**Aim of the task:**
After locating the line that contains "yellow 1x2 brick [362,67,493,218]" in the data below, set down exactly that line and each one after it through the line that contains "pink 1x1 cone [347,141,374,186]", and nothing more.

>>>

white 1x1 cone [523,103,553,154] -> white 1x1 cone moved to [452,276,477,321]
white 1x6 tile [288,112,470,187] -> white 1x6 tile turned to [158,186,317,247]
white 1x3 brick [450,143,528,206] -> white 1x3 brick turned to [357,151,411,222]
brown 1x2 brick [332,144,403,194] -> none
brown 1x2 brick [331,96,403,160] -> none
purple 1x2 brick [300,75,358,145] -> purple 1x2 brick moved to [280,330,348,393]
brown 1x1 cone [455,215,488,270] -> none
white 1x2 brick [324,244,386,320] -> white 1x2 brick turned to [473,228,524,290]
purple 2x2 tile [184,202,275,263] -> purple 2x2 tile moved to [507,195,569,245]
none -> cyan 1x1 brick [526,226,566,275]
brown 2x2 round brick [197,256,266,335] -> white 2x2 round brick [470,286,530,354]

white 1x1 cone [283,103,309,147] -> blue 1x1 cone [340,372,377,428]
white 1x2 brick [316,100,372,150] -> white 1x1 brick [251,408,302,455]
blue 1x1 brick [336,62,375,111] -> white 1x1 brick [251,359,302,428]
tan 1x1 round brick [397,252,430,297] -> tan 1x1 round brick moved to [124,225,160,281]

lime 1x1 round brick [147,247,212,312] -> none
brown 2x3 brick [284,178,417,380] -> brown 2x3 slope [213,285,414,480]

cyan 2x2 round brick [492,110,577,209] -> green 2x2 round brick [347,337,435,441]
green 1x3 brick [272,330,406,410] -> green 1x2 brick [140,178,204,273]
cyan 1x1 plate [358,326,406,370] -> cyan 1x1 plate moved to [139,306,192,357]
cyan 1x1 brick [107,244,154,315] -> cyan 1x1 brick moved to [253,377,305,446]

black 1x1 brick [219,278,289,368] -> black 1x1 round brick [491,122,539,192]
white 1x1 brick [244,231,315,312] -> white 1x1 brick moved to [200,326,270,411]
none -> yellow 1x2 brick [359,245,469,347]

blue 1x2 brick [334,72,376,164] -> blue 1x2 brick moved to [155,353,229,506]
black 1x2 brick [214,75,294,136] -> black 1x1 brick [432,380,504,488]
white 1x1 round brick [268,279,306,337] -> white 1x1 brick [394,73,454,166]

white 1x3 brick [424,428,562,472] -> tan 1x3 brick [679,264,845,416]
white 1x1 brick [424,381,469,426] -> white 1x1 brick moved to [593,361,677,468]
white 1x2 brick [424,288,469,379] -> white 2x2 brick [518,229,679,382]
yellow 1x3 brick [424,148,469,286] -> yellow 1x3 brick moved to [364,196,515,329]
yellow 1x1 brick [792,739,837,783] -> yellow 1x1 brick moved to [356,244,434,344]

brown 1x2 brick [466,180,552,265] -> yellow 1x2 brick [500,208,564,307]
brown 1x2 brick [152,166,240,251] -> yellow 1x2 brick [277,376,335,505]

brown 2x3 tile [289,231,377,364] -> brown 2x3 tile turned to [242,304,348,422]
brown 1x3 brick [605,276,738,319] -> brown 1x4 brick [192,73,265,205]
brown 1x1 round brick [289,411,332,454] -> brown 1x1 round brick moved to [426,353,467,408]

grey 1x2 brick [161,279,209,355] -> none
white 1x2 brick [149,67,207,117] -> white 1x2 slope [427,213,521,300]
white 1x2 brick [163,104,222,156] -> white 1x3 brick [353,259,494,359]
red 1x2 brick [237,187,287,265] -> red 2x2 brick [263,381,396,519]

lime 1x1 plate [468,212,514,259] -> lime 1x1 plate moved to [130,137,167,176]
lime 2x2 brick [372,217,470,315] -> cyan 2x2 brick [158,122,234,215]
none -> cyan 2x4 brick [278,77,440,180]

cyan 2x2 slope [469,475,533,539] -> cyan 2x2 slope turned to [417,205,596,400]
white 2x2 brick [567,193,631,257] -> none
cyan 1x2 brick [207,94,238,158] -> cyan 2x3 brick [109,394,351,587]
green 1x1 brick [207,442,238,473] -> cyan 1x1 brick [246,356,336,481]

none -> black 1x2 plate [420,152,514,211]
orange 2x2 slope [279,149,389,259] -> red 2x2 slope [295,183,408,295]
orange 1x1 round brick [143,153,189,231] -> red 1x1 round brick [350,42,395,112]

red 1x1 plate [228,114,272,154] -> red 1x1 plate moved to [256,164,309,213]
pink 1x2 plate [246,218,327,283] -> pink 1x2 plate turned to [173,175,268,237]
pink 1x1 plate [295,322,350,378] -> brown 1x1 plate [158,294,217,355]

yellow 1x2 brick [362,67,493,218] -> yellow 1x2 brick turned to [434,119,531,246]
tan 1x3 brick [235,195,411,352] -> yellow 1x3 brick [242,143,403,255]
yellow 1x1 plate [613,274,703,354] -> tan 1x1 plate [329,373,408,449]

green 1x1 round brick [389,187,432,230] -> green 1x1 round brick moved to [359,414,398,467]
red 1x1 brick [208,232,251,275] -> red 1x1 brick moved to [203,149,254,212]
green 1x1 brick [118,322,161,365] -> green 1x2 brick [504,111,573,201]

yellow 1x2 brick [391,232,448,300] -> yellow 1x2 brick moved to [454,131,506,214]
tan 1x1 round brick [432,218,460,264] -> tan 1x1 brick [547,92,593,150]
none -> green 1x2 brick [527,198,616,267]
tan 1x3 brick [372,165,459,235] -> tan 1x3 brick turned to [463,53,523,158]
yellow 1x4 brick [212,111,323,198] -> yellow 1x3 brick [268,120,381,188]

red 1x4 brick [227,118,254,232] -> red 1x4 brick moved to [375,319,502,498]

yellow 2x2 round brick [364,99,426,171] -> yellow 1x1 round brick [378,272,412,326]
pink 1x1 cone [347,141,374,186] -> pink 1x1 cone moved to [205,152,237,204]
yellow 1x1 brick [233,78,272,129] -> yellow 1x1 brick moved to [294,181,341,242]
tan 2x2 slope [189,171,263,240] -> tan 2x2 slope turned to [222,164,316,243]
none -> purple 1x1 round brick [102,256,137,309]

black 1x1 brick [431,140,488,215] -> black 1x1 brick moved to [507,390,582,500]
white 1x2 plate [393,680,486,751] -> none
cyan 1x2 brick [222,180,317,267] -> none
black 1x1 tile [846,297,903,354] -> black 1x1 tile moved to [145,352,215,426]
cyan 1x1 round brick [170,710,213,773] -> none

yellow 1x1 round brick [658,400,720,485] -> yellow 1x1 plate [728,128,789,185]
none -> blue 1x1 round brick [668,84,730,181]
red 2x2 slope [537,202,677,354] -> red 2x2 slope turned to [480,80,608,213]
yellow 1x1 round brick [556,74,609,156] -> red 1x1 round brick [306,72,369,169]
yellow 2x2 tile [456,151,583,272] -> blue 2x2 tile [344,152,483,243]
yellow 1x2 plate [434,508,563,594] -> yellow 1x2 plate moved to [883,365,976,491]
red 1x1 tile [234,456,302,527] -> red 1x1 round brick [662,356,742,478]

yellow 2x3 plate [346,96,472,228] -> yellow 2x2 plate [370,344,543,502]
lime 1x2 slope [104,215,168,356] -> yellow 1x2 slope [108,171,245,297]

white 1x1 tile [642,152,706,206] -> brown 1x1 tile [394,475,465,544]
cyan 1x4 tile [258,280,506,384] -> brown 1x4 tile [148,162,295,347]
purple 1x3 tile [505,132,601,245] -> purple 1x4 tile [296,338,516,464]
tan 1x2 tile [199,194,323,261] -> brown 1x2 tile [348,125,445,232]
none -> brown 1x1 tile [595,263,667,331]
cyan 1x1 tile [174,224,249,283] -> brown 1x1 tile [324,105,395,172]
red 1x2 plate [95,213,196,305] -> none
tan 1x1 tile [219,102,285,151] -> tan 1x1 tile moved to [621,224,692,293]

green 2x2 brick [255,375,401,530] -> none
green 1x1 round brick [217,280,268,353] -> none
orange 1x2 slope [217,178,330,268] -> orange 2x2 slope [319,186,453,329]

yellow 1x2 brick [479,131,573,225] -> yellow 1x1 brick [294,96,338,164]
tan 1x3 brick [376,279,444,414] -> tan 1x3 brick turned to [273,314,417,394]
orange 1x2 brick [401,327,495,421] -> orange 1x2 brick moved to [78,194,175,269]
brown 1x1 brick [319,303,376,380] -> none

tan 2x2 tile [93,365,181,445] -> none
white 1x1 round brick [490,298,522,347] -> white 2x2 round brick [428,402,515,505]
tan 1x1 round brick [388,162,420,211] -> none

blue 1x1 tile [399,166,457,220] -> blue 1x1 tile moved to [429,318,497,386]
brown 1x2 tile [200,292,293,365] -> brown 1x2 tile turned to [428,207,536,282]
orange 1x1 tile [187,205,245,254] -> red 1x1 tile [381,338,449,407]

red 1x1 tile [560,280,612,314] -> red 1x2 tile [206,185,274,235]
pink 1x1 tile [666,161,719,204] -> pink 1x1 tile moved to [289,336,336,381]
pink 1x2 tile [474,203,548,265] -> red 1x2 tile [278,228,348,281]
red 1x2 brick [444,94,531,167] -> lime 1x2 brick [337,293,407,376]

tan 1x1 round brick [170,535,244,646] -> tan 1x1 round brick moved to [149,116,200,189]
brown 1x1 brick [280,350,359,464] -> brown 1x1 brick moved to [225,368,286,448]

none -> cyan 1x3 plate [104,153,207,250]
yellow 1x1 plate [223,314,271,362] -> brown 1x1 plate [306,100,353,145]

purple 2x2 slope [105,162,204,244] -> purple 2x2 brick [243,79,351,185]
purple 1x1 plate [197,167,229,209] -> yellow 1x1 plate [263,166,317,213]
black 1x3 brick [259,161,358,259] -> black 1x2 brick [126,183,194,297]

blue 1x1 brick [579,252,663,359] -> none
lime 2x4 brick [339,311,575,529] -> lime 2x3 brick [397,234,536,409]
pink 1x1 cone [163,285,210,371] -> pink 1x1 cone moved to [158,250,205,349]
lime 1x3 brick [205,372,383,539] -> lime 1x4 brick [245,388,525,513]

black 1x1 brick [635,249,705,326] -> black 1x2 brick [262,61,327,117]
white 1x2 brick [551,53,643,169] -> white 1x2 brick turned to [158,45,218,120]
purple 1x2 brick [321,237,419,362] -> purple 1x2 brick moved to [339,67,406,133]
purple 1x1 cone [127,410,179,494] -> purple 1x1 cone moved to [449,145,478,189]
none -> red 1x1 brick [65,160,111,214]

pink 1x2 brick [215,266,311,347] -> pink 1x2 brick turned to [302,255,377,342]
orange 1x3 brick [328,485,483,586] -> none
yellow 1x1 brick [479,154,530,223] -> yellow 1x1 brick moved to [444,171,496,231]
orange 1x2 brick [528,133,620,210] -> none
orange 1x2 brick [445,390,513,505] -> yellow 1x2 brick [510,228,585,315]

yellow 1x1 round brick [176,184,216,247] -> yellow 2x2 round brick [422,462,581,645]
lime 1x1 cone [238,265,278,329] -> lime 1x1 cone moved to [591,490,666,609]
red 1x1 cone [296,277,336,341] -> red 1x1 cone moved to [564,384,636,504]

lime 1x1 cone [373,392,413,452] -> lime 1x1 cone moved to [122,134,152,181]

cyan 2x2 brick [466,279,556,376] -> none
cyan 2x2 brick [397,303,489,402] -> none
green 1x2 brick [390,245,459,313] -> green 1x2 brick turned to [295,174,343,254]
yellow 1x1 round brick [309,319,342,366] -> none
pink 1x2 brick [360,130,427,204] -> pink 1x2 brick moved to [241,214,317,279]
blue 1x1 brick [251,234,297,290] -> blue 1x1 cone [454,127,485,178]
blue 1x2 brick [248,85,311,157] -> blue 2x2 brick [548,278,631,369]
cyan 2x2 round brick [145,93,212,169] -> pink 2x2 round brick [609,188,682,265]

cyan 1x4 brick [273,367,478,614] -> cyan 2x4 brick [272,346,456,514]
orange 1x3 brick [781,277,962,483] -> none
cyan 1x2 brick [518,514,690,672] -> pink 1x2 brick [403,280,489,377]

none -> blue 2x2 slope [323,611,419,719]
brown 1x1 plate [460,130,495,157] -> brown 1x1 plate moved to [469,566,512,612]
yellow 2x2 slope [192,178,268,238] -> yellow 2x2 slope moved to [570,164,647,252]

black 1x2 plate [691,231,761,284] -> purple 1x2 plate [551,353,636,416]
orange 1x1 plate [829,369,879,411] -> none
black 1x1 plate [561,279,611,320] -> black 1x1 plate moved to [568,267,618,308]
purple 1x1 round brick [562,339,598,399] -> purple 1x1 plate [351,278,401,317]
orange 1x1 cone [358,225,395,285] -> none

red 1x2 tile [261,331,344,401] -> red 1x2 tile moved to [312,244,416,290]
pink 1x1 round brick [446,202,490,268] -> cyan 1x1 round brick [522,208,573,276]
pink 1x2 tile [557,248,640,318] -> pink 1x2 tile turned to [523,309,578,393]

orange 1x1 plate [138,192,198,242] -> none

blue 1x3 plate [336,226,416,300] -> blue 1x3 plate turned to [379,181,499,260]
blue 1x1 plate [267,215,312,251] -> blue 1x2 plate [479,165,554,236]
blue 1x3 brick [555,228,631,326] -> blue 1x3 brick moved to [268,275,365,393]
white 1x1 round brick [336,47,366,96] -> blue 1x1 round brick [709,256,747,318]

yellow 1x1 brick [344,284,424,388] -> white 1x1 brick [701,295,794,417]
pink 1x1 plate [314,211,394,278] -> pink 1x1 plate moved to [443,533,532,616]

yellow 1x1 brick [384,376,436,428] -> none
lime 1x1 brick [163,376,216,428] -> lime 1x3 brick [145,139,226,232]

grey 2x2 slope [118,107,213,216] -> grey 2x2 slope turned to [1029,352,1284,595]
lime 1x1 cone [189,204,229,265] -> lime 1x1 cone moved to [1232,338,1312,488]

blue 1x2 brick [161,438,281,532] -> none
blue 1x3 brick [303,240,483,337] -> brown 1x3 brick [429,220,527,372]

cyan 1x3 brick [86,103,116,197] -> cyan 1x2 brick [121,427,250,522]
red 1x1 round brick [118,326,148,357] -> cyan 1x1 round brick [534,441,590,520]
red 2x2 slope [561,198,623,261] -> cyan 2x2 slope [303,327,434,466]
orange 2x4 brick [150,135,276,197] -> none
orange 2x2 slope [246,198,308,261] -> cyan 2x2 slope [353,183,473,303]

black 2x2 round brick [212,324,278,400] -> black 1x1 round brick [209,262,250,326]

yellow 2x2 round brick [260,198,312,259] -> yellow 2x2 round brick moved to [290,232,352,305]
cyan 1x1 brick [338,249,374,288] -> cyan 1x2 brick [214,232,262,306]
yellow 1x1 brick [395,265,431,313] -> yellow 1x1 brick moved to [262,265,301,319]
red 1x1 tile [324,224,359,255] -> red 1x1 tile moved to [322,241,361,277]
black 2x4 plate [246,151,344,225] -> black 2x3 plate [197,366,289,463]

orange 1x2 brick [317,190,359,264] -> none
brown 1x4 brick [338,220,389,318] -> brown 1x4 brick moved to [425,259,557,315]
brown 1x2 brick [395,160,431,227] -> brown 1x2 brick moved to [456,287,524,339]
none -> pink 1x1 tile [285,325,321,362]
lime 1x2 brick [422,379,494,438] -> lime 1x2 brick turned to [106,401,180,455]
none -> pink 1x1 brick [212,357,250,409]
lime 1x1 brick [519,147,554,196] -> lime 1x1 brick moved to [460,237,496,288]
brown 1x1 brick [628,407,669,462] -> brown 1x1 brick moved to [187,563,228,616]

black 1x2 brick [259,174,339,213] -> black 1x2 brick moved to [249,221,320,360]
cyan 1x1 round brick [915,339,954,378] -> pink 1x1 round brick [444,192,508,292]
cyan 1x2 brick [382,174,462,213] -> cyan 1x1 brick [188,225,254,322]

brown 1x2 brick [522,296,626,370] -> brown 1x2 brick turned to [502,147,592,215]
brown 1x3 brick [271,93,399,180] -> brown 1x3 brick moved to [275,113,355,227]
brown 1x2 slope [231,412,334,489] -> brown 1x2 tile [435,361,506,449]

<<<

**Completed task:**
yellow 1x2 brick [362,67,493,218] -> yellow 1x2 brick turned to [434,119,531,246]
tan 1x3 brick [235,195,411,352] -> yellow 1x3 brick [242,143,403,255]
yellow 1x1 plate [613,274,703,354] -> tan 1x1 plate [329,373,408,449]

green 1x1 round brick [389,187,432,230] -> green 1x1 round brick moved to [359,414,398,467]
red 1x1 brick [208,232,251,275] -> red 1x1 brick moved to [203,149,254,212]
green 1x1 brick [118,322,161,365] -> green 1x2 brick [504,111,573,201]

yellow 1x2 brick [391,232,448,300] -> yellow 1x2 brick moved to [454,131,506,214]
tan 1x1 round brick [432,218,460,264] -> tan 1x1 brick [547,92,593,150]
none -> green 1x2 brick [527,198,616,267]
tan 1x3 brick [372,165,459,235] -> tan 1x3 brick turned to [463,53,523,158]
yellow 1x4 brick [212,111,323,198] -> yellow 1x3 brick [268,120,381,188]

red 1x4 brick [227,118,254,232] -> red 1x4 brick moved to [375,319,502,498]

yellow 2x2 round brick [364,99,426,171] -> yellow 1x1 round brick [378,272,412,326]
pink 1x1 cone [347,141,374,186] -> pink 1x1 cone moved to [205,152,237,204]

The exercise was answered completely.